**Problem statement:** Beginning with the first line, return the material verbatim and without pictures.

**Dataset extract:**
Segment Open

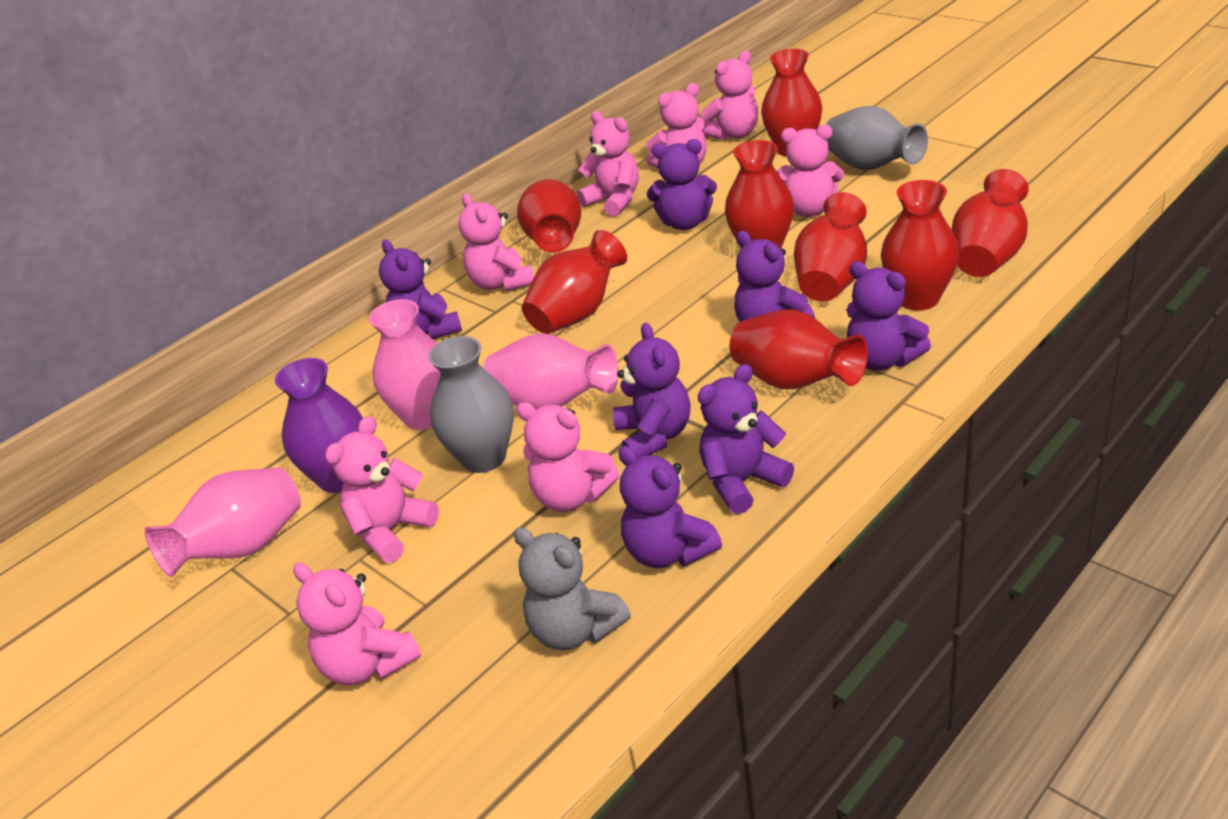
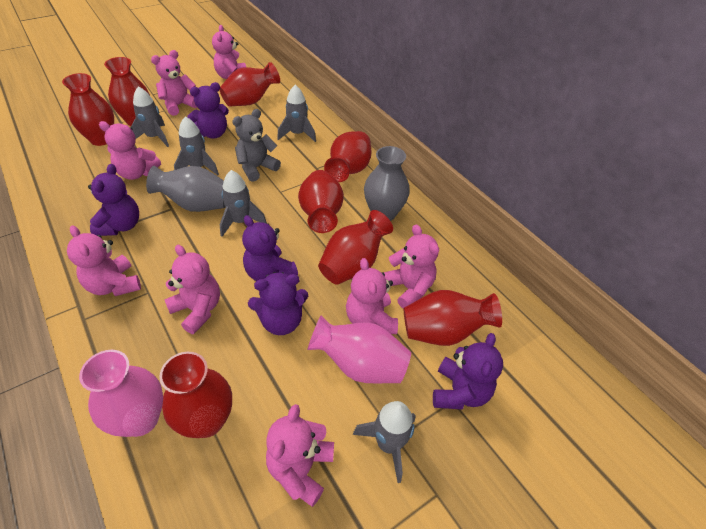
grey rocket: 0 -> 5
pink vase: 3 -> 2
purple teddy bear: 7 -> 5
purple vase: 1 -> 0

Segment Closed

**Answer:**
grey rocket: 0 -> 5
pink vase: 3 -> 2
purple teddy bear: 7 -> 5
purple vase: 1 -> 0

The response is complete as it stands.